Below is a listing; restate from it, character for character, the lines beginning at the line holding "blue bowl: 0 -> 1" and ending at the line holding "white car: 0 -> 1", both included.

● **Provided records**:
+ + + + + + +
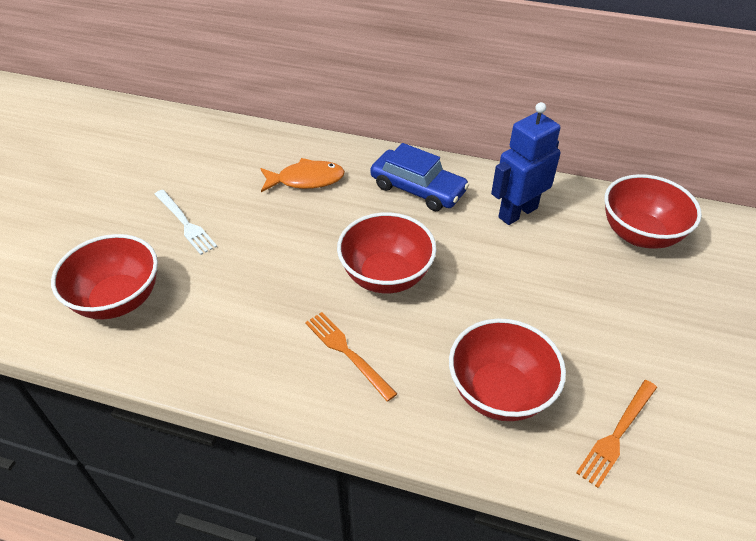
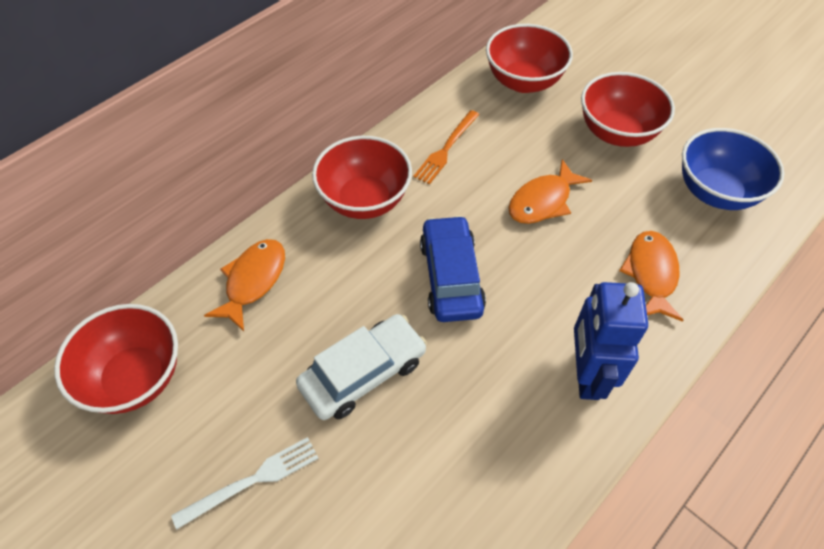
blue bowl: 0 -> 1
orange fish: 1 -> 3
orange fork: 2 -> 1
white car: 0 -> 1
+ + + + + + +
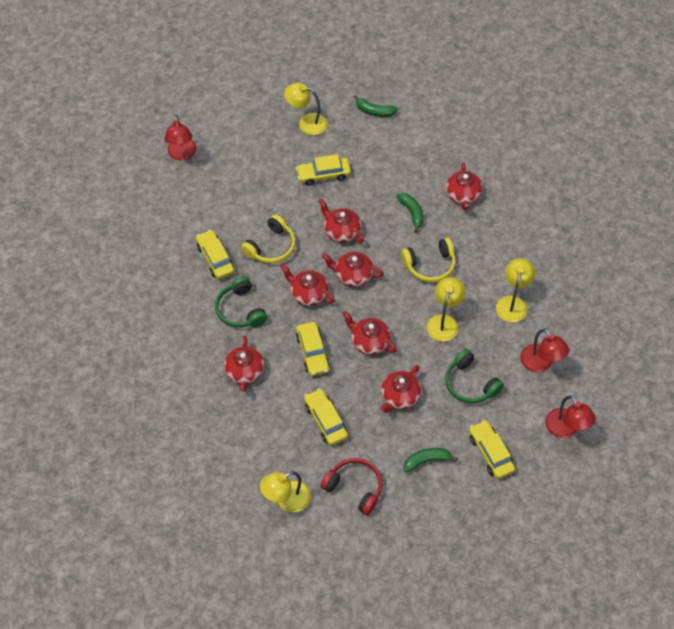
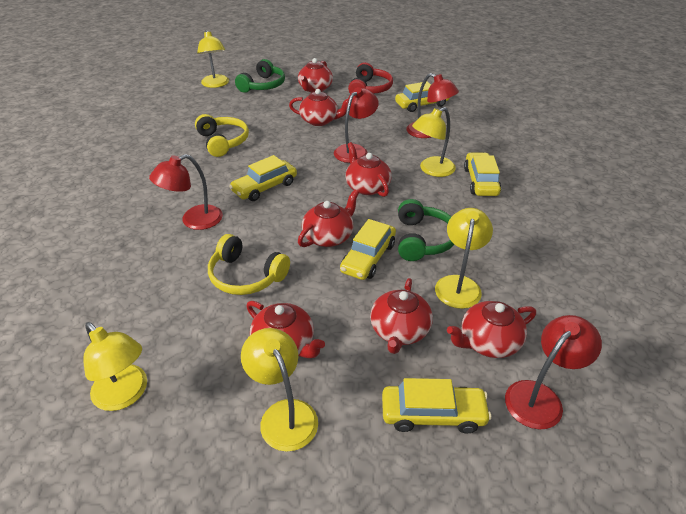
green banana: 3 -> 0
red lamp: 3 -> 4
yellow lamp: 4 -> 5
+ + + + + + +
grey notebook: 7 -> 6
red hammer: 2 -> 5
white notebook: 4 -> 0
+ + + + + + +
● **Task response**:
blue bowl: 0 -> 1
orange fish: 1 -> 3
orange fork: 2 -> 1
white car: 0 -> 1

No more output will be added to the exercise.